=== Required action ===
Please print the data again exactly as given.

Object change listings
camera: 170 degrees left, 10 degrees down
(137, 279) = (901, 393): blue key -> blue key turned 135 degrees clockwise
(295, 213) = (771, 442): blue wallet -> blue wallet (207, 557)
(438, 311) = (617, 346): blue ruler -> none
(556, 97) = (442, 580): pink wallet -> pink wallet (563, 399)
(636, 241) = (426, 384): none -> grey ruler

=== Solution ===
camera: 170 degrees left, 10 degrees down
(137, 279) = (901, 393): blue key -> blue key turned 135 degrees clockwise
(295, 213) = (771, 442): blue wallet -> blue wallet (207, 557)
(438, 311) = (617, 346): blue ruler -> none
(556, 97) = (442, 580): pink wallet -> pink wallet (563, 399)
(636, 241) = (426, 384): none -> grey ruler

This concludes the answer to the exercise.